Aim of the exercise:
Below are some records; repeat them all exactly, minus the pictures.
[Start of section]
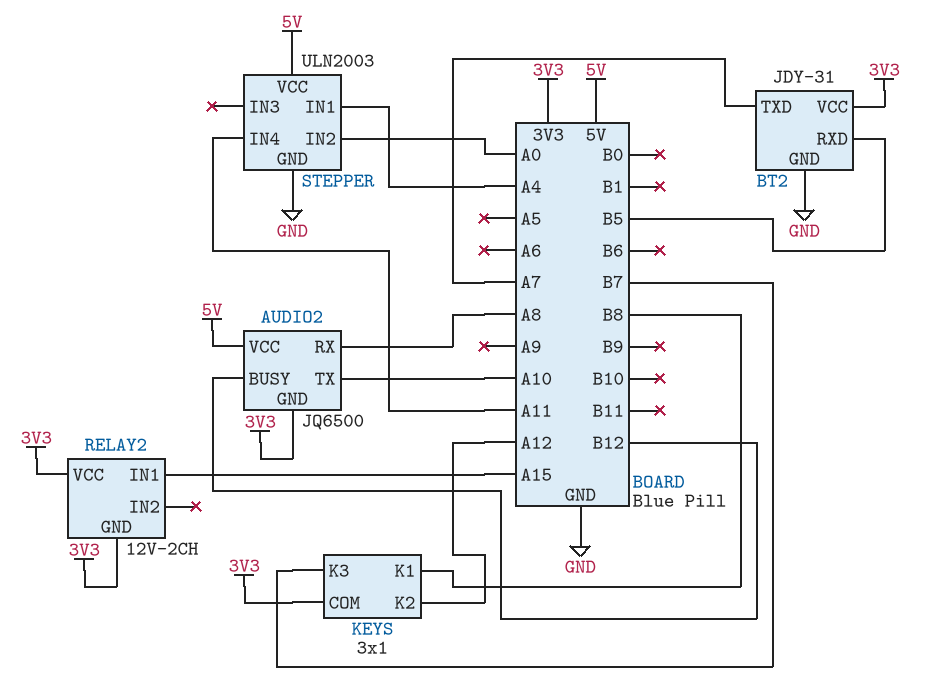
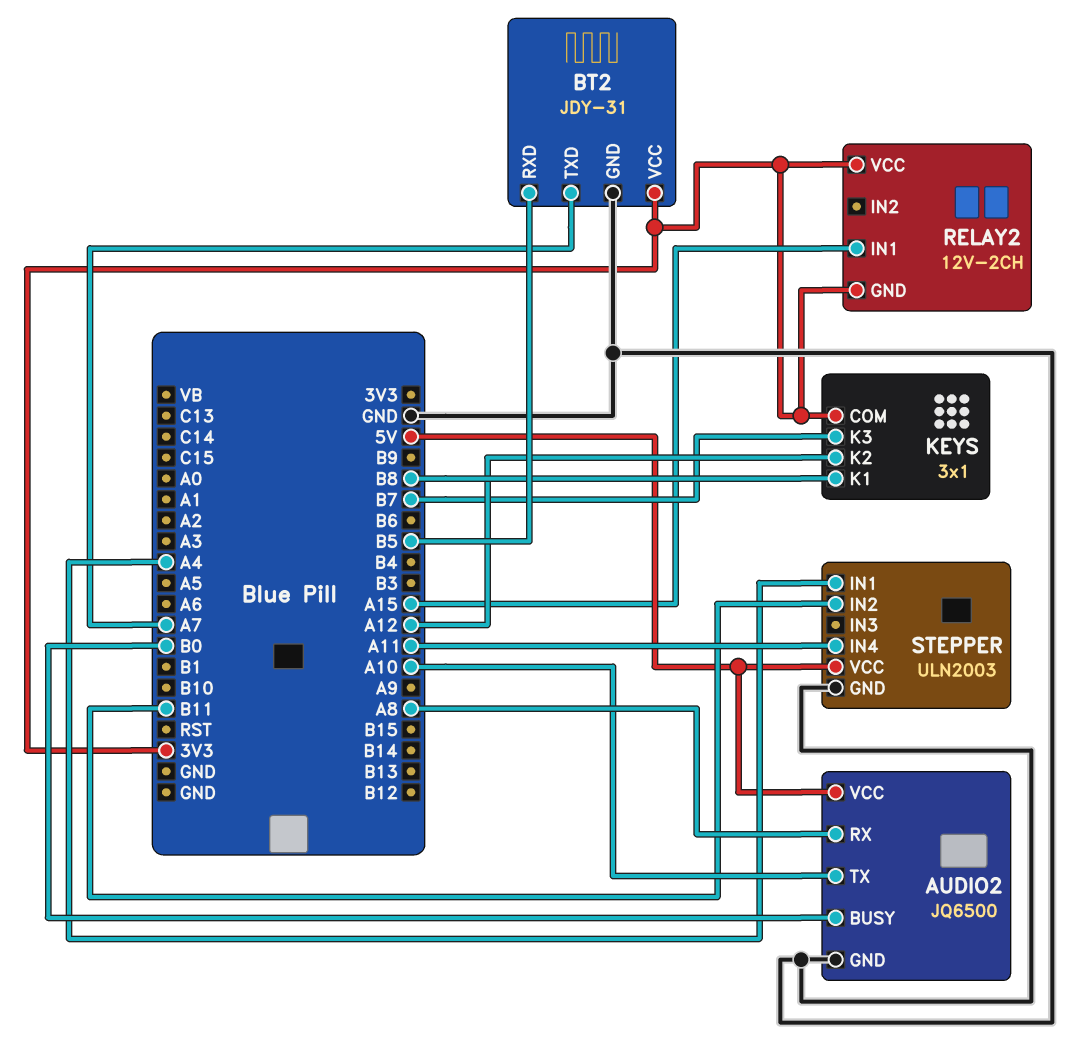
AUDIO2 pin BUSY: B12 -> B0
AUDIO2 pin GND: 3V3 -> GND
STEPPER pin IN2: A0 -> B11

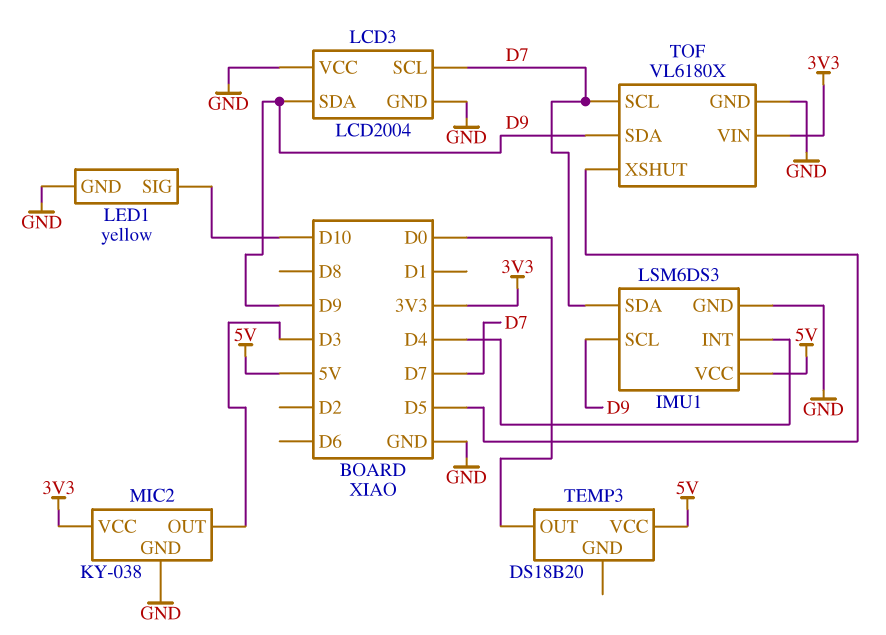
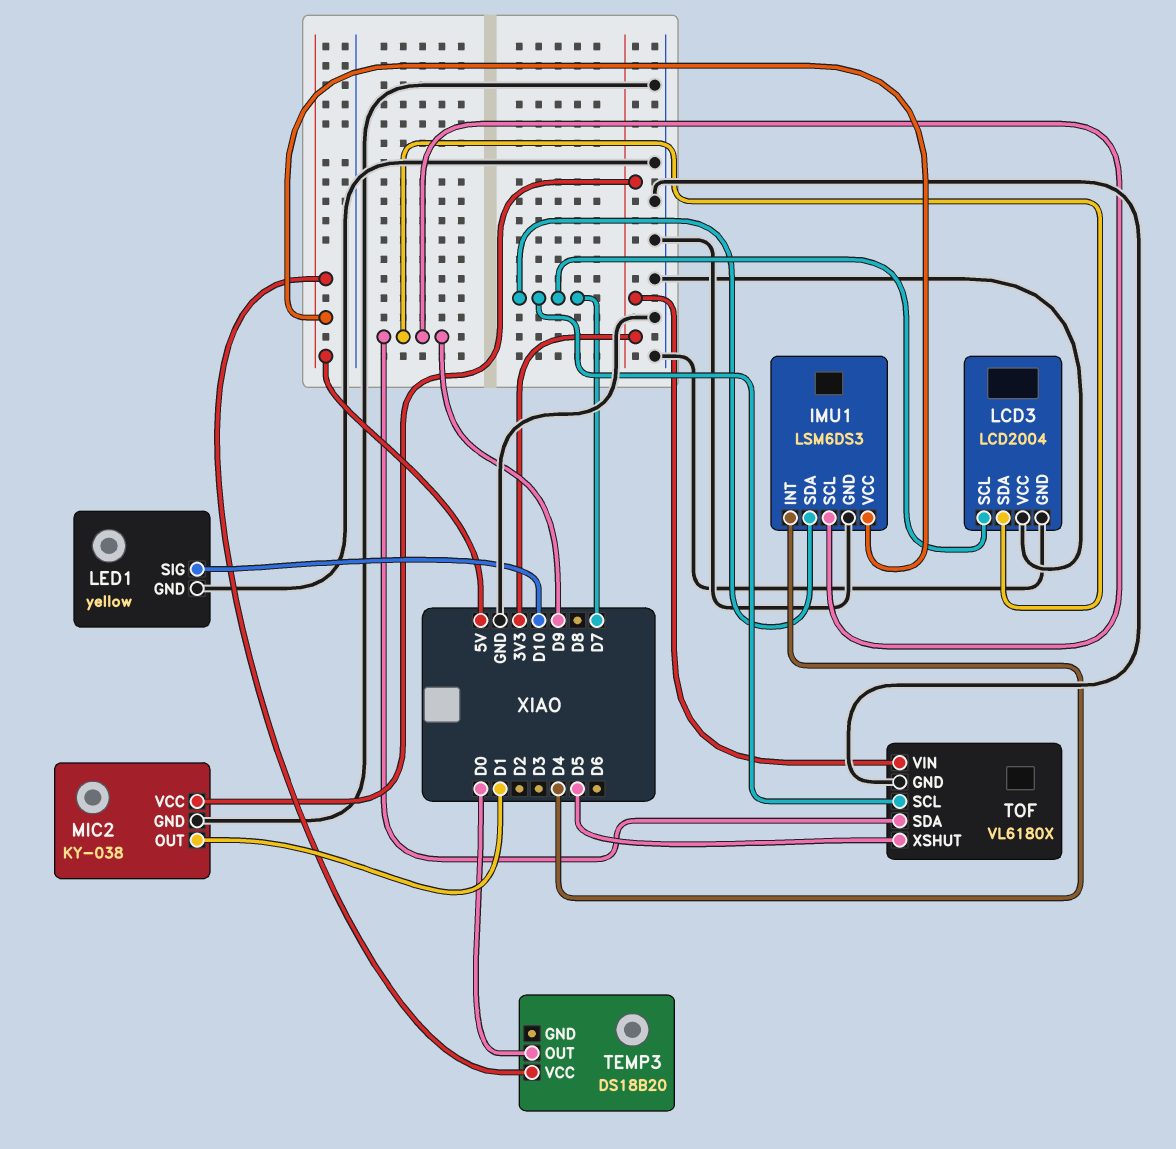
MIC2 pin OUT: D3 -> D1

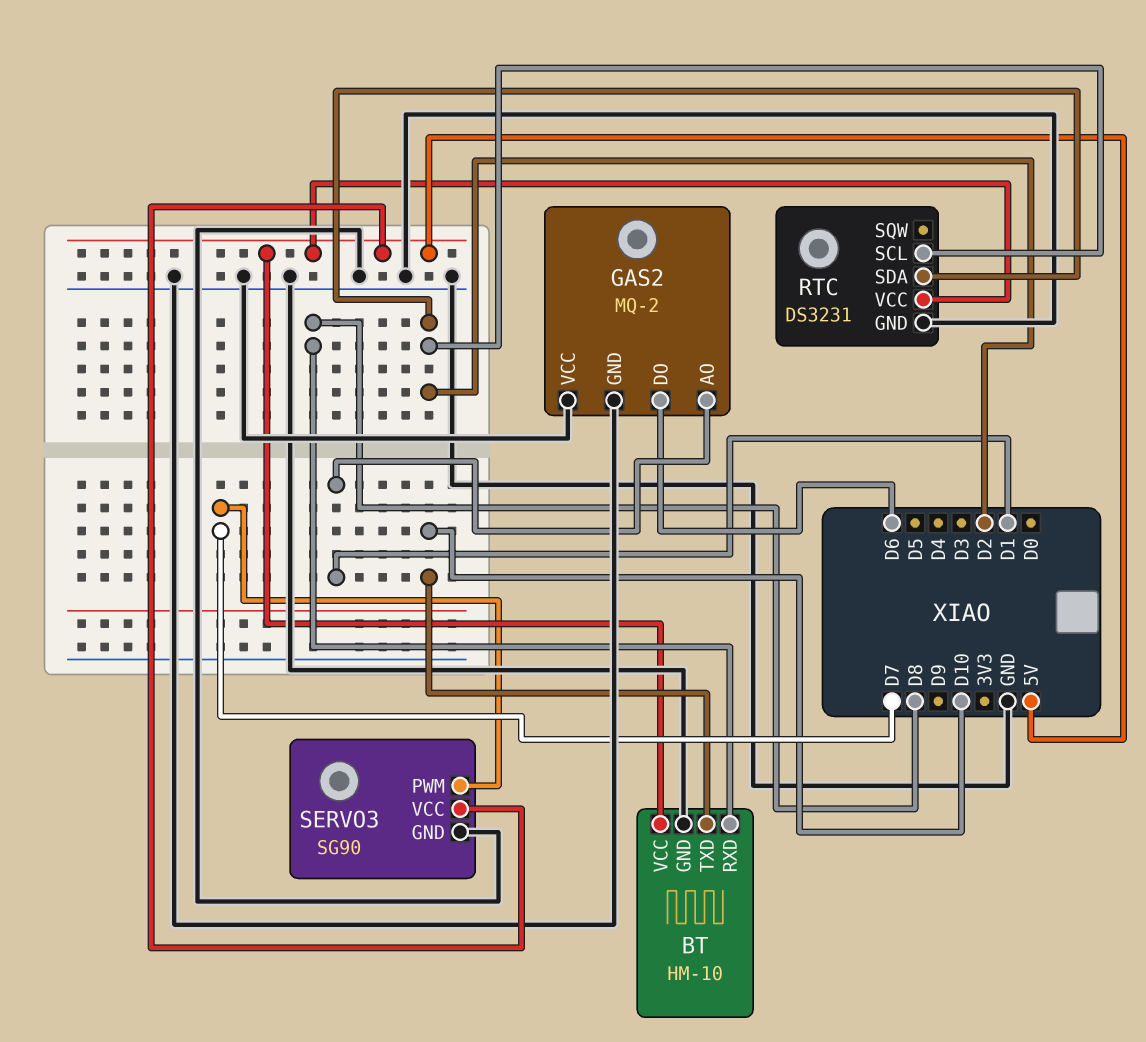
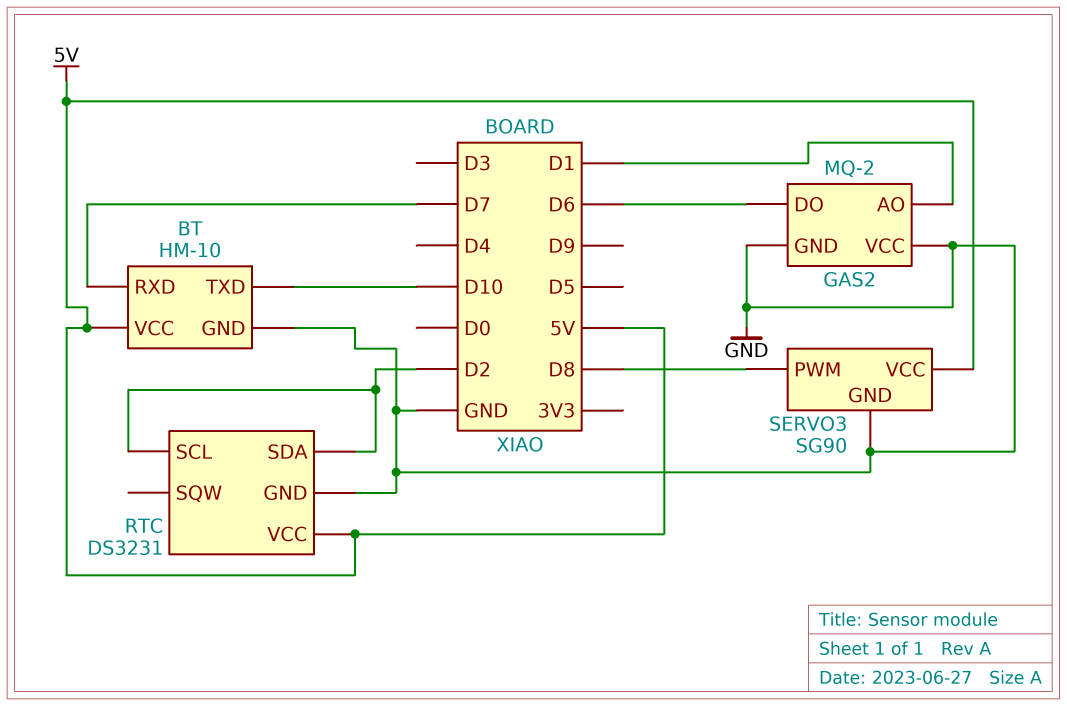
BT pin RXD: D8 -> D7
SERVO3 pin PWM: D7 -> D8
[End of section]
Your solution:
AUDIO2 pin BUSY: B12 -> B0
AUDIO2 pin GND: 3V3 -> GND
STEPPER pin IN2: A0 -> B11

MIC2 pin OUT: D3 -> D1

BT pin RXD: D8 -> D7
SERVO3 pin PWM: D7 -> D8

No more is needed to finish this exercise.